## Your assignment:
Each line of the listing that includes "screwdriver" should be reported.

## Provided data:
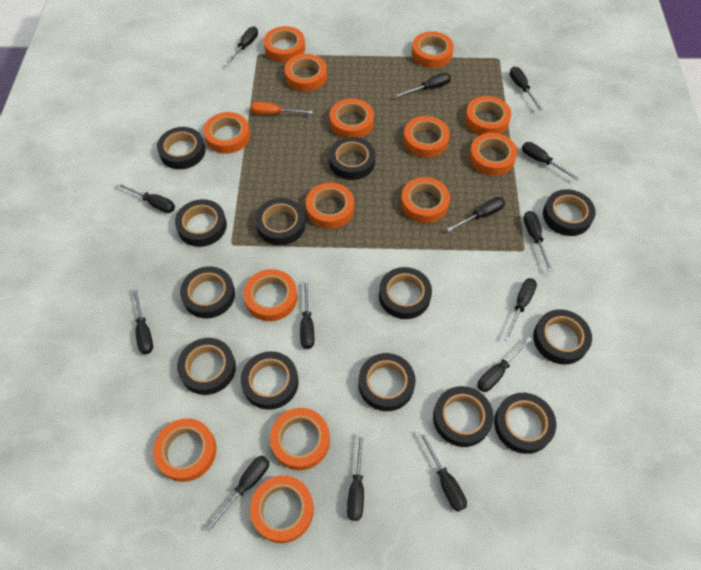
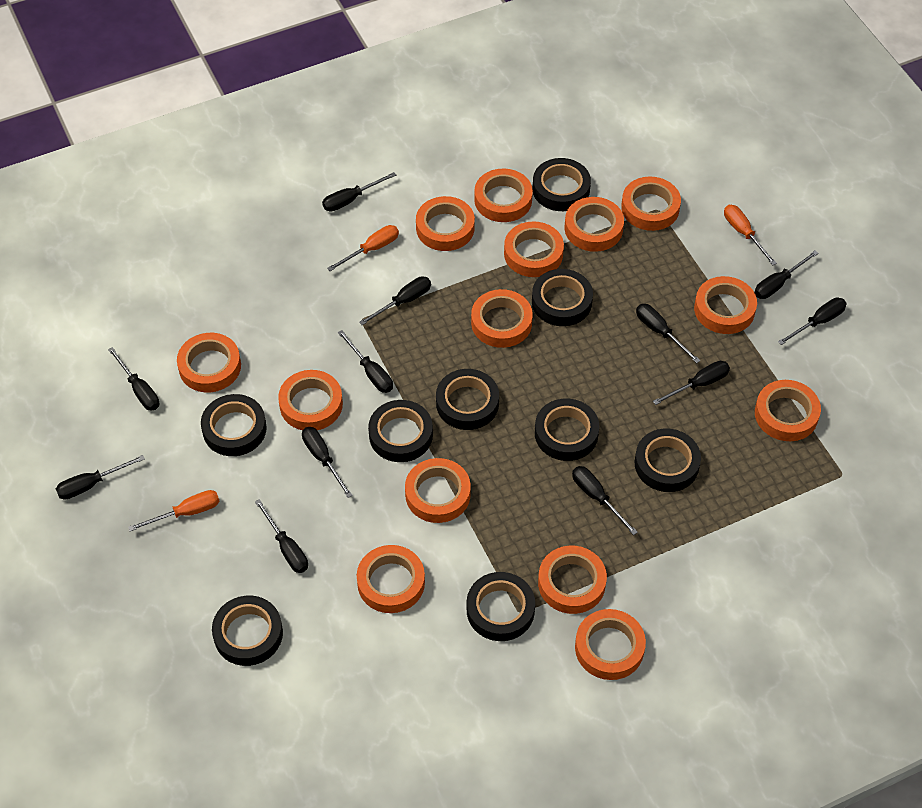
black screwdriver: 14 -> 12
black tape: 13 -> 9
orange screwdriver: 1 -> 3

## Output for this exercise:
black screwdriver: 14 -> 12
orange screwdriver: 1 -> 3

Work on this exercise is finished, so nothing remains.